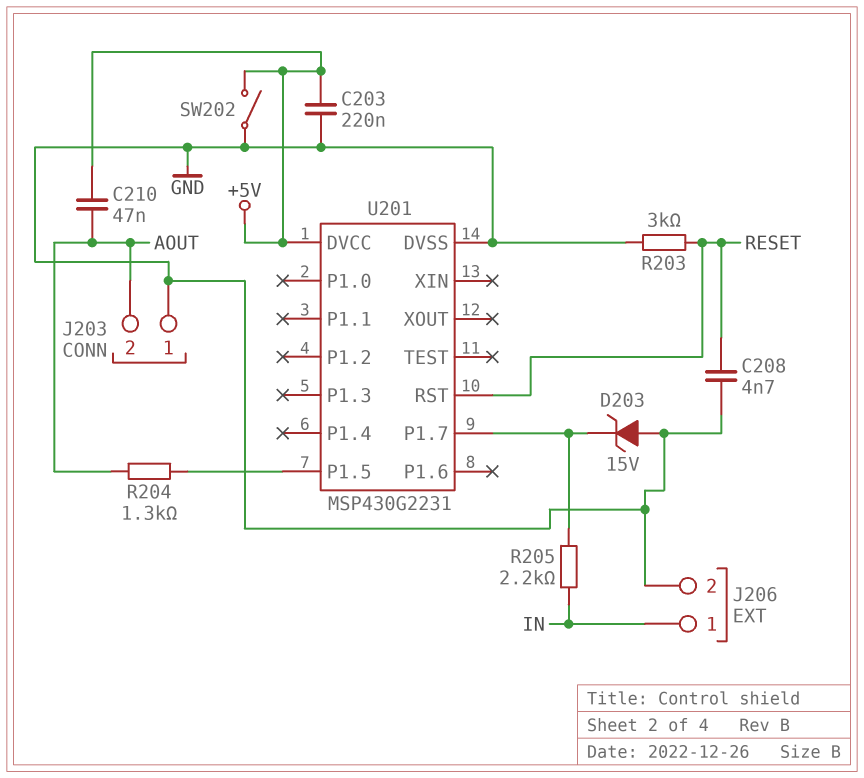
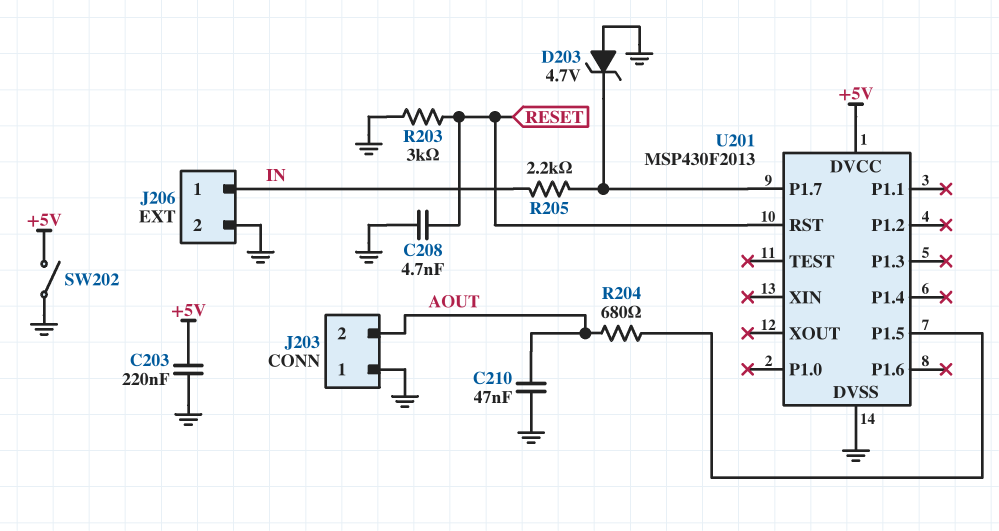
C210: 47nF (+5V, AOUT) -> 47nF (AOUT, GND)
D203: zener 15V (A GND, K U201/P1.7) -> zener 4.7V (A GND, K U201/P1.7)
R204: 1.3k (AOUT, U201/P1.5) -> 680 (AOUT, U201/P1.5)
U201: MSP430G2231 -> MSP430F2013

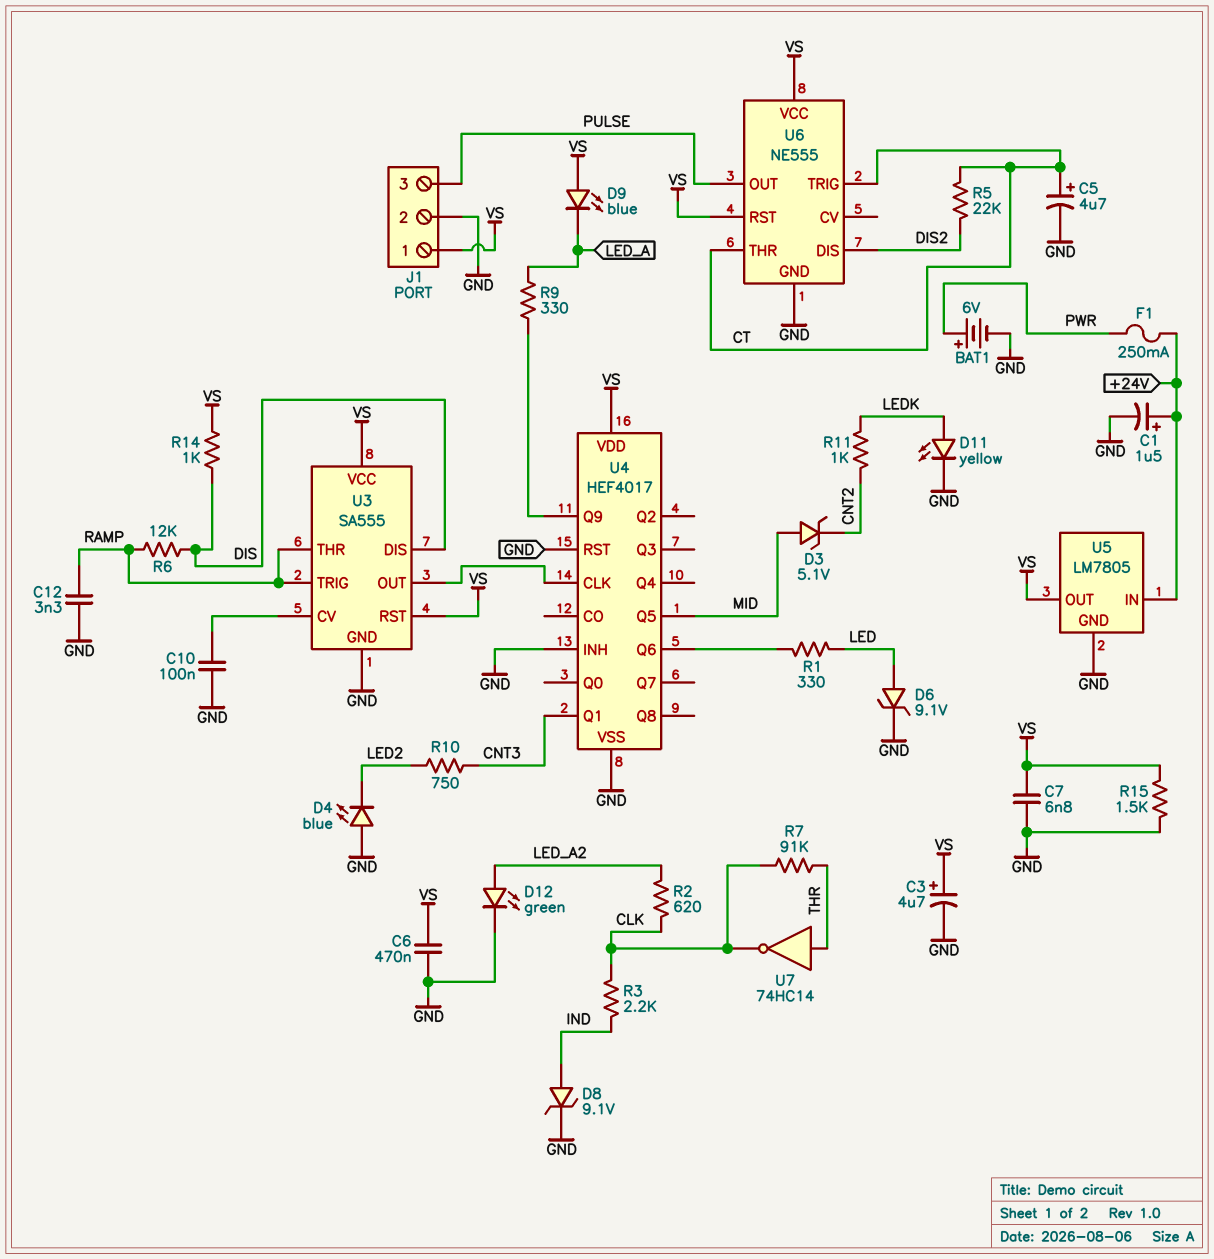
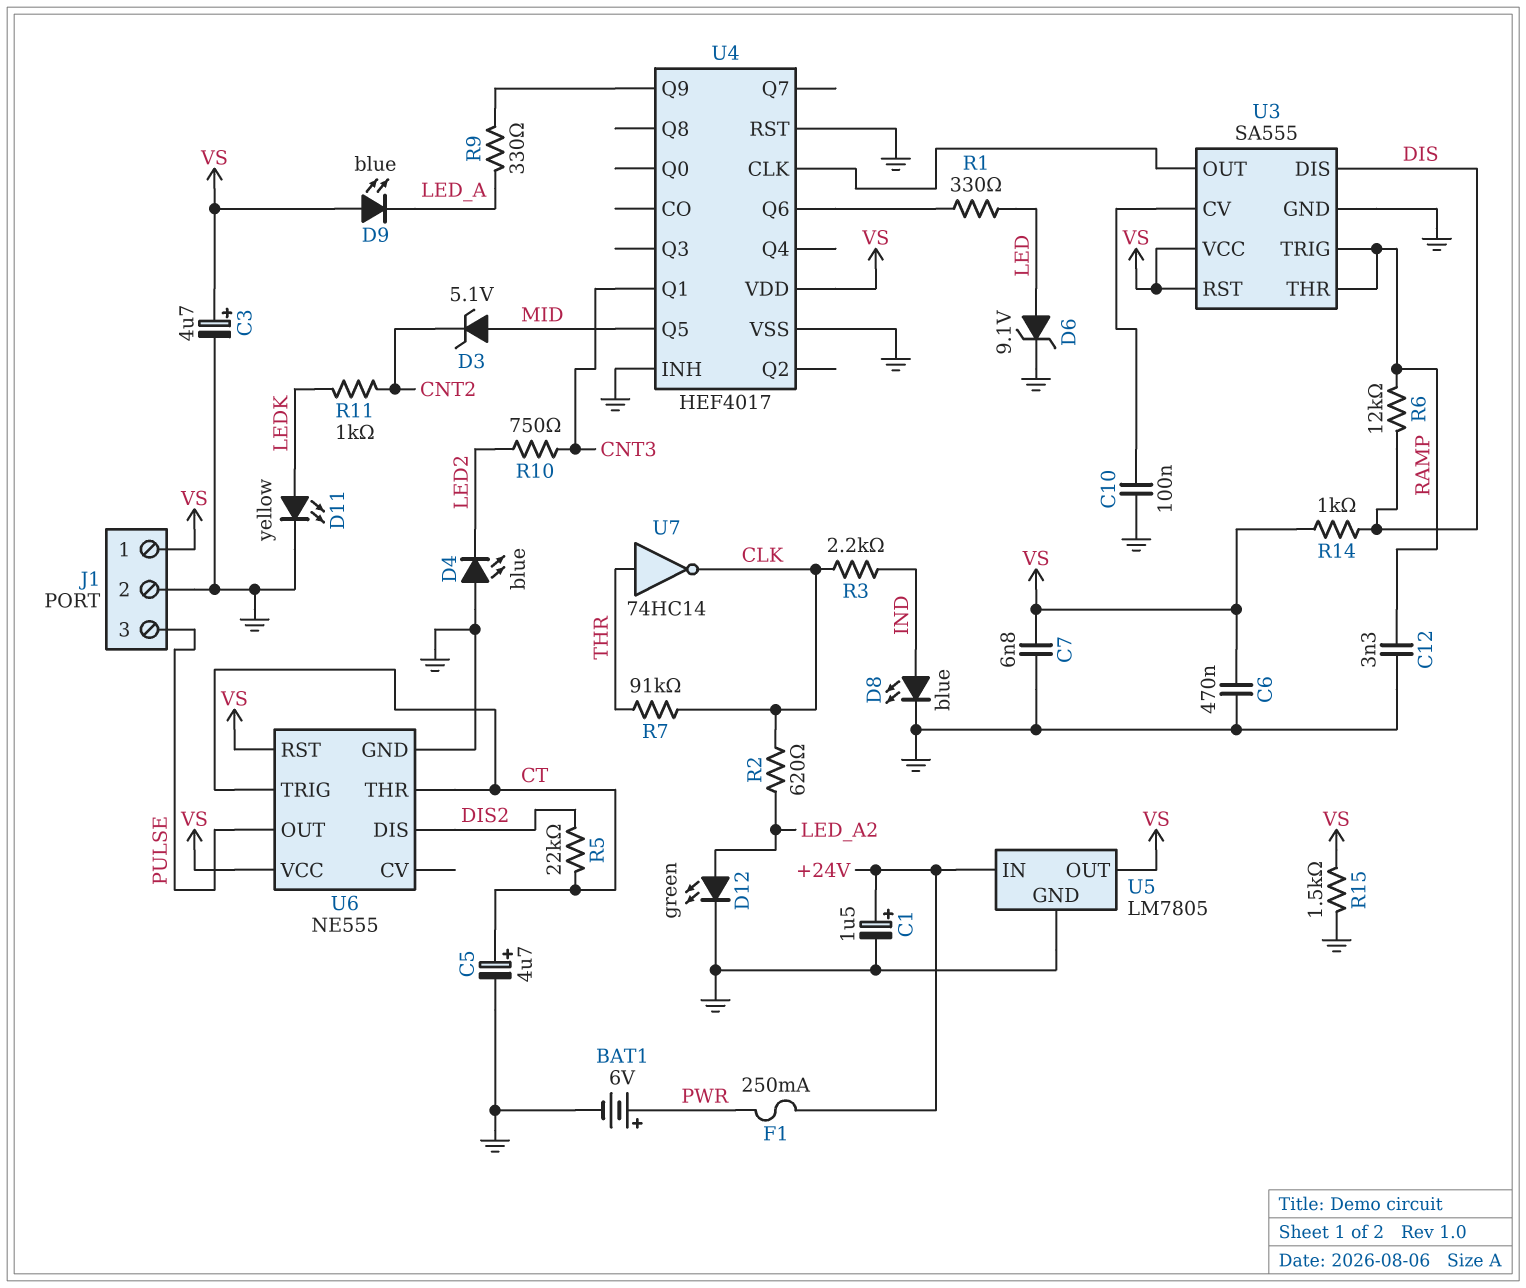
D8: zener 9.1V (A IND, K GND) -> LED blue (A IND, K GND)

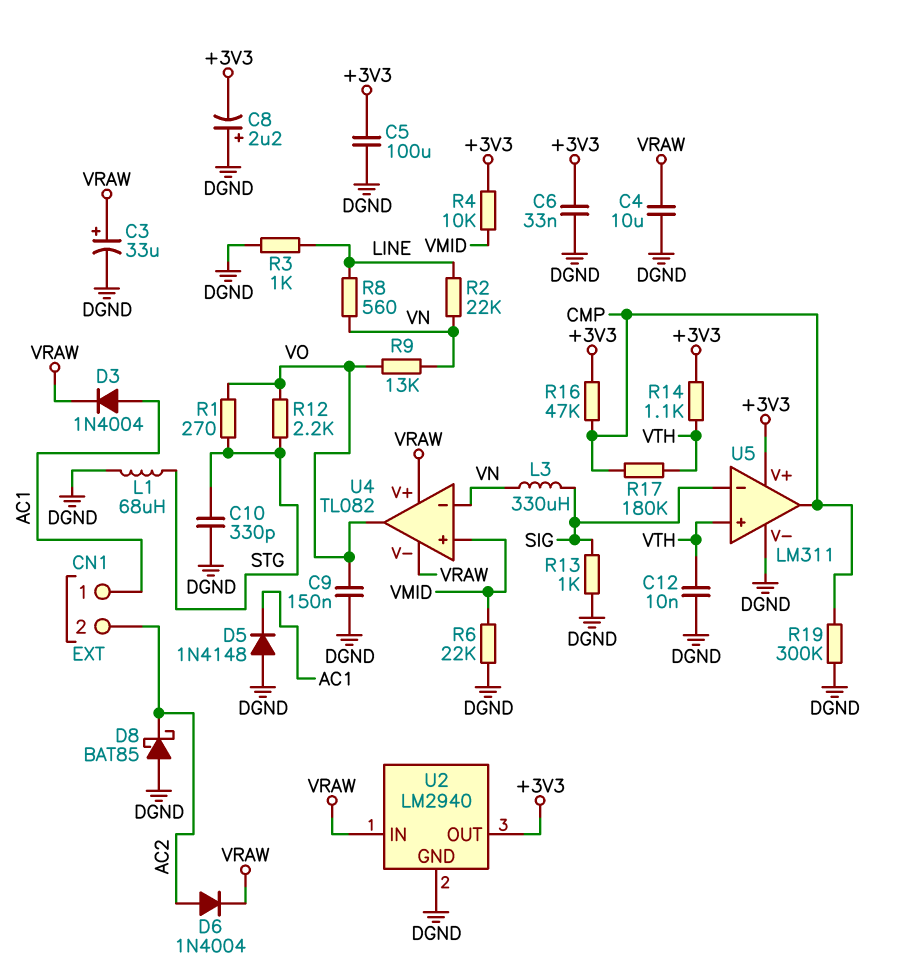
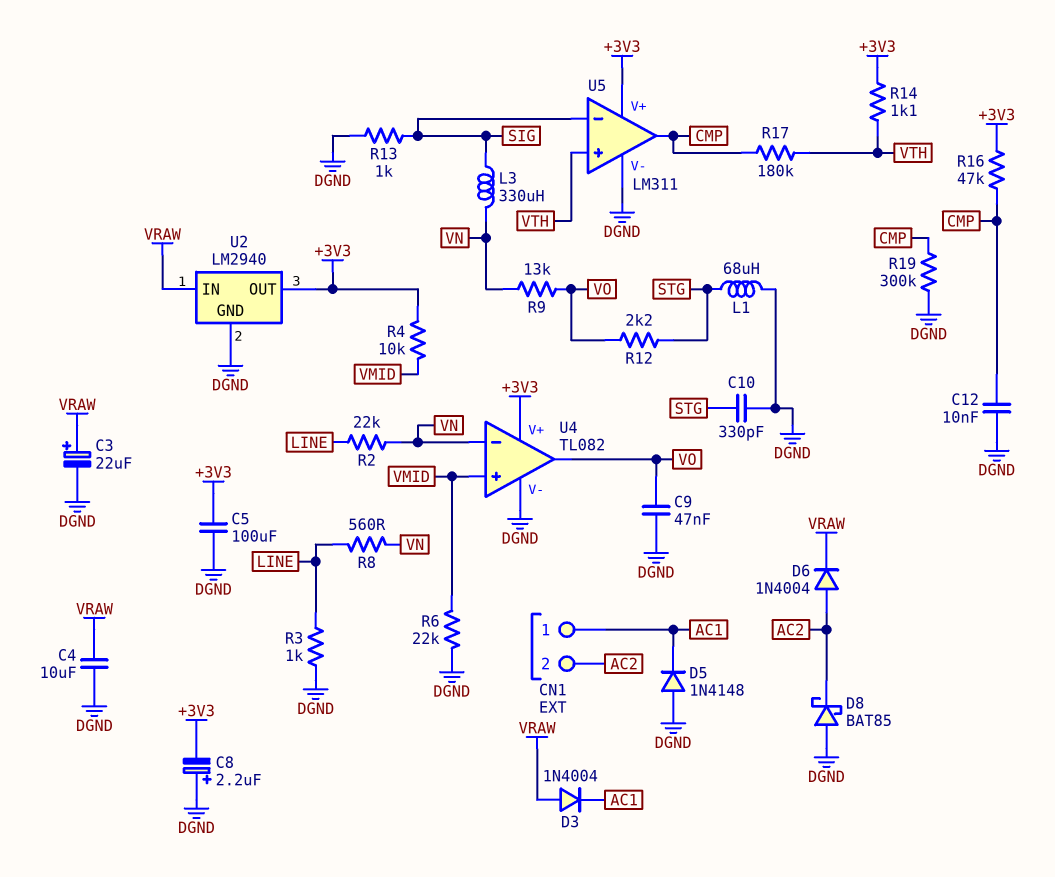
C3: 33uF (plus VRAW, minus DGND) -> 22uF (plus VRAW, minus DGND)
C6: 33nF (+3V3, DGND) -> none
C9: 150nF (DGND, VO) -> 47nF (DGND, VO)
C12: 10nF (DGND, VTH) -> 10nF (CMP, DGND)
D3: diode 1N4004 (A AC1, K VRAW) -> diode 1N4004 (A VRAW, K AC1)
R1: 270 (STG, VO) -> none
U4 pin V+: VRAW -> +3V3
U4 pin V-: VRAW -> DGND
■ ■ ■ ■ ■ ■ ■
Exercise details: In your copy, the listing above should appear word for word, with no images.

Result of the exercise:
C210: 47nF (+5V, AOUT) -> 47nF (AOUT, GND)
D203: zener 15V (A GND, K U201/P1.7) -> zener 4.7V (A GND, K U201/P1.7)
R204: 1.3k (AOUT, U201/P1.5) -> 680 (AOUT, U201/P1.5)
U201: MSP430G2231 -> MSP430F2013

D8: zener 9.1V (A IND, K GND) -> LED blue (A IND, K GND)

C3: 33uF (plus VRAW, minus DGND) -> 22uF (plus VRAW, minus DGND)
C6: 33nF (+3V3, DGND) -> none
C9: 150nF (DGND, VO) -> 47nF (DGND, VO)
C12: 10nF (DGND, VTH) -> 10nF (CMP, DGND)
D3: diode 1N4004 (A AC1, K VRAW) -> diode 1N4004 (A VRAW, K AC1)
R1: 270 (STG, VO) -> none
U4 pin V+: VRAW -> +3V3
U4 pin V-: VRAW -> DGND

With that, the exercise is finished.